--- Data section ---
• • • •

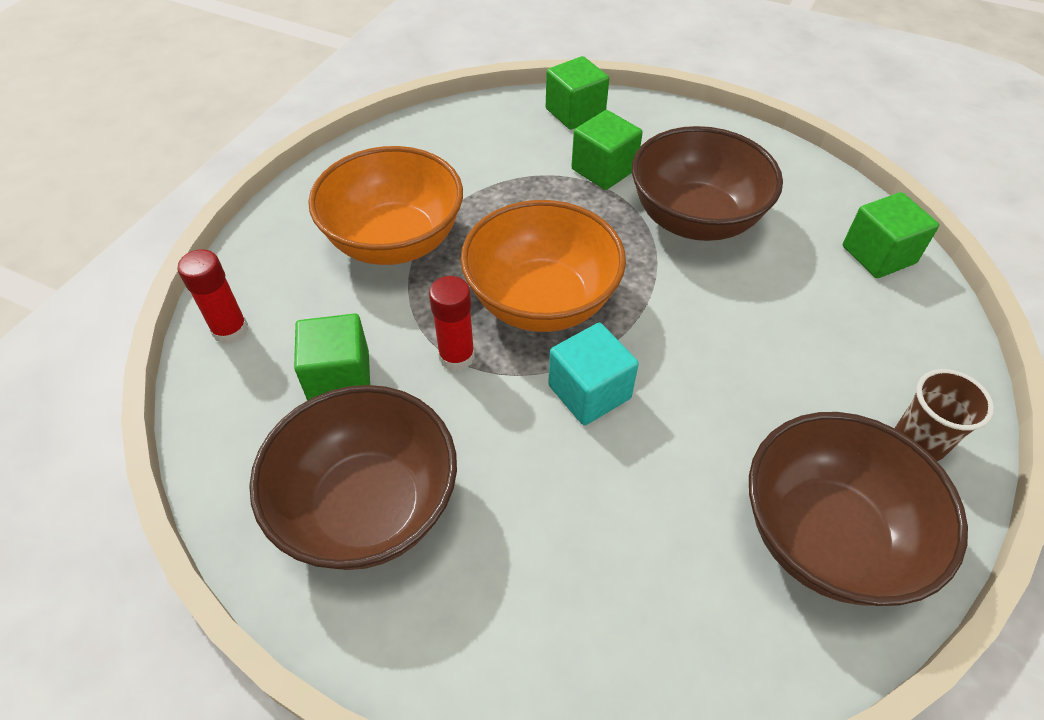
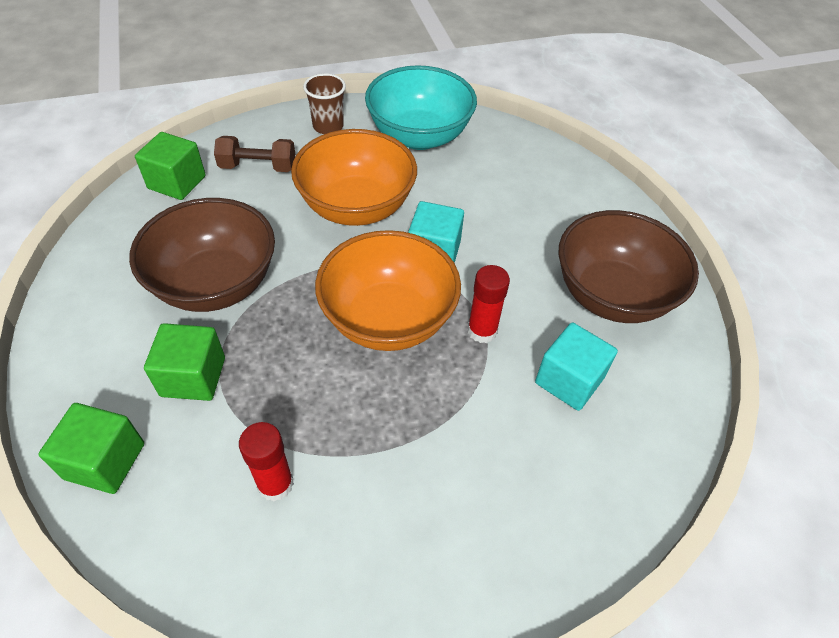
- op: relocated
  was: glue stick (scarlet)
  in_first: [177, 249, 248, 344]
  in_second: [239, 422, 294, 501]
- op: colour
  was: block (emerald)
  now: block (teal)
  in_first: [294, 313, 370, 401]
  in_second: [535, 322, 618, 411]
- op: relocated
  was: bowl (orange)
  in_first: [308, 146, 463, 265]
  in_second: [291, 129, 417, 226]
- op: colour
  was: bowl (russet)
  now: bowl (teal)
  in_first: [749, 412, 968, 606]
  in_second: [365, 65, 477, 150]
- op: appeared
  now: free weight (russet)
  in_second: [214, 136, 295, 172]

• • • •

Print the listing exactly. No pictures belong in the copy.

--- Your solution ---
- op: relocated
  was: glue stick (scarlet)
  in_first: [177, 249, 248, 344]
  in_second: [239, 422, 294, 501]
- op: colour
  was: block (emerald)
  now: block (teal)
  in_first: [294, 313, 370, 401]
  in_second: [535, 322, 618, 411]
- op: relocated
  was: bowl (orange)
  in_first: [308, 146, 463, 265]
  in_second: [291, 129, 417, 226]
- op: colour
  was: bowl (russet)
  now: bowl (teal)
  in_first: [749, 412, 968, 606]
  in_second: [365, 65, 477, 150]
- op: appeared
  now: free weight (russet)
  in_second: [214, 136, 295, 172]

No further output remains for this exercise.